THE DATA »
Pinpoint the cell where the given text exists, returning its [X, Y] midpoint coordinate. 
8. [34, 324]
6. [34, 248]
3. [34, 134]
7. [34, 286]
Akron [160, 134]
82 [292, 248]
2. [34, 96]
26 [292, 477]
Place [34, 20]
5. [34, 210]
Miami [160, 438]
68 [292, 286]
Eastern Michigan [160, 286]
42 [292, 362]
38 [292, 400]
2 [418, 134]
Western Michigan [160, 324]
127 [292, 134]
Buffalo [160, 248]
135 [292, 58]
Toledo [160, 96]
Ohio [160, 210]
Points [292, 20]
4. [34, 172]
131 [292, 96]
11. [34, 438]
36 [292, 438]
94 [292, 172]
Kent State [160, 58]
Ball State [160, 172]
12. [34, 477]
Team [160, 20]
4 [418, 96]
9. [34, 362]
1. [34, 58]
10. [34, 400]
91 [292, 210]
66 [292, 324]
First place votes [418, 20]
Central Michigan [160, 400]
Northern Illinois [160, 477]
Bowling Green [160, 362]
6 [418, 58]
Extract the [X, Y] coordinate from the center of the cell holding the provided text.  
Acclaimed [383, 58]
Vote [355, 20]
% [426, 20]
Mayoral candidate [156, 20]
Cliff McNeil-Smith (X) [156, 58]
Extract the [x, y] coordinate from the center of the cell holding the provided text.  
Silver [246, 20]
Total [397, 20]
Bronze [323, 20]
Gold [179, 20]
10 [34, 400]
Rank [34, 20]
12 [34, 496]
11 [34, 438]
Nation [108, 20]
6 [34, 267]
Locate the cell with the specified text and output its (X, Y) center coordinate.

* * *

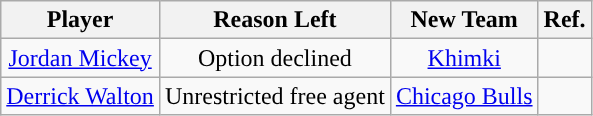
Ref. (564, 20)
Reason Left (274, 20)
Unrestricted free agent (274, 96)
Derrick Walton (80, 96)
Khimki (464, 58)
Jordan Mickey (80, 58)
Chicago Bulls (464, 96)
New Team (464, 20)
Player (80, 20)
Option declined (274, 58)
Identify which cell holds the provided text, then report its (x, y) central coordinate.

SET PROBLEM » Transcribe the entries from the line containing "Ref. (564, 20)" up to and including the line containing "Identify which cell", reproducing each line character for character.

WRITTEN SOLUTION »
Ref. (564, 20)
Reason Left (274, 20)
Unrestricted free agent (274, 96)
Derrick Walton (80, 96)
Khimki (464, 58)
Jordan Mickey (80, 58)
Chicago Bulls (464, 96)
New Team (464, 20)
Player (80, 20)
Option declined (274, 58)
Identify which cell holds the provided text, then report its (x, y) central coordinate.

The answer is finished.